— Directions —
Transcribe exactly the line that contains "(470, 300) = (599, 341): purple" and every line after it through the end of the records, with nothing else.

— Records for this task —
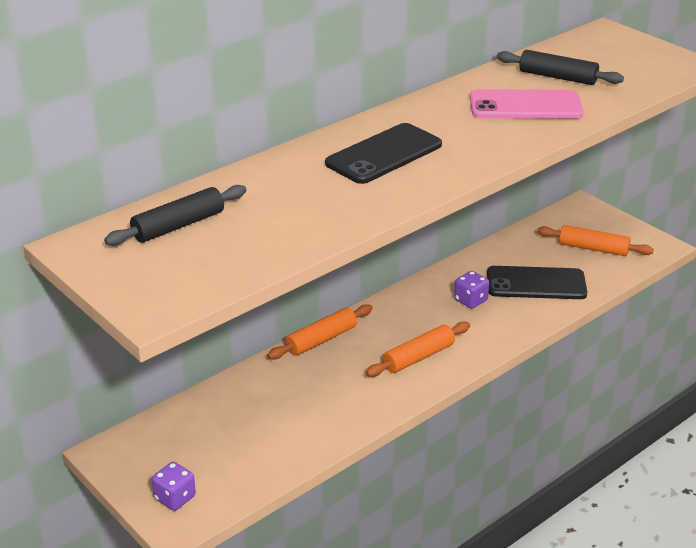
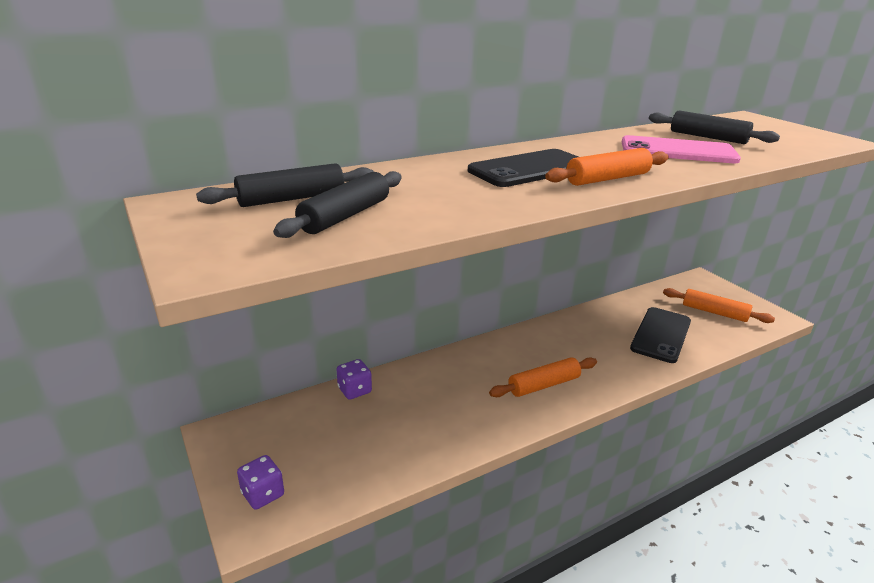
camera: 10 degrees right, 5 degrees down
(237, 240) = (345, 216): none -> black rolling pin
(321, 339) = (455, 357): orange rolling pin -> orange rolling pin (607, 179)
(470, 300) = (599, 341): purple dice -> purple dice (354, 390)
(536, 284) = (661, 335): black phone -> black phone turned 75 degrees counterclockwise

— Response to the exercise —
(470, 300) = (599, 341): purple dice -> purple dice (354, 390)
(536, 284) = (661, 335): black phone -> black phone turned 75 degrees counterclockwise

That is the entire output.